== WHAT YOU HAVE TO DO ==
Please give back every entry in full, word for word, but none of the pictures.

SUPPLIED MATERIAL START

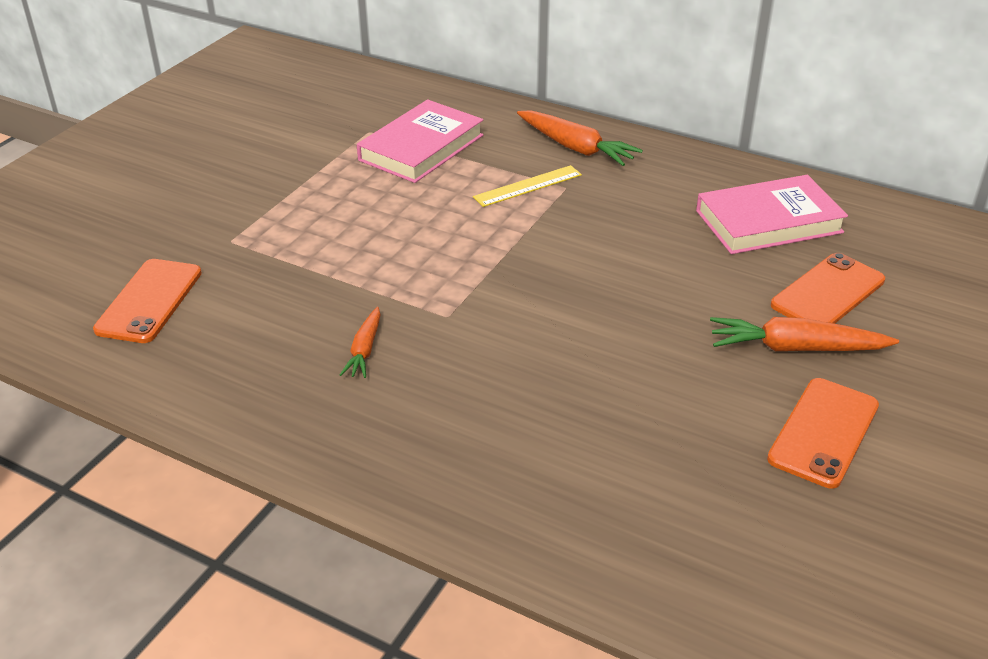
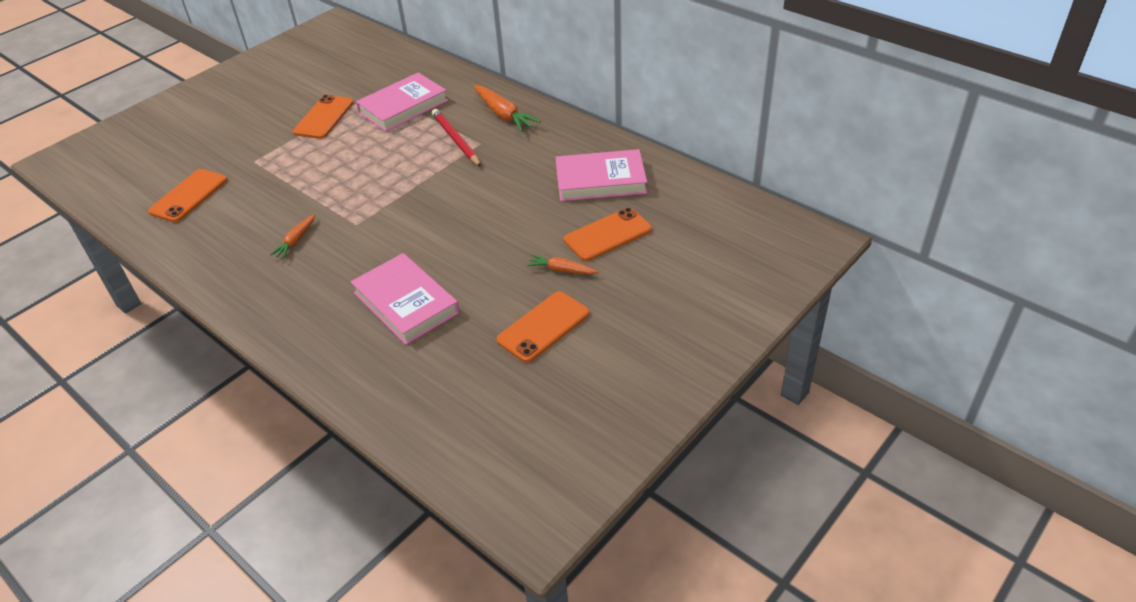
camera: 15 degrees right, 5 degrees up
(308, 171) = (324, 117): none -> orange phone
(528, 186) = (456, 140): yellow ruler -> red pencil
(594, 422) = (406, 303): none -> pink book
(795, 348) = (561, 270): orange carrot -> orange carrot, size x0.59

SUPPLIED MATERIAL END

== OUTPUT FOR THIS TASK ==
camera: 15 degrees right, 5 degrees up
(308, 171) = (324, 117): none -> orange phone
(528, 186) = (456, 140): yellow ruler -> red pencil
(594, 422) = (406, 303): none -> pink book
(795, 348) = (561, 270): orange carrot -> orange carrot, size x0.59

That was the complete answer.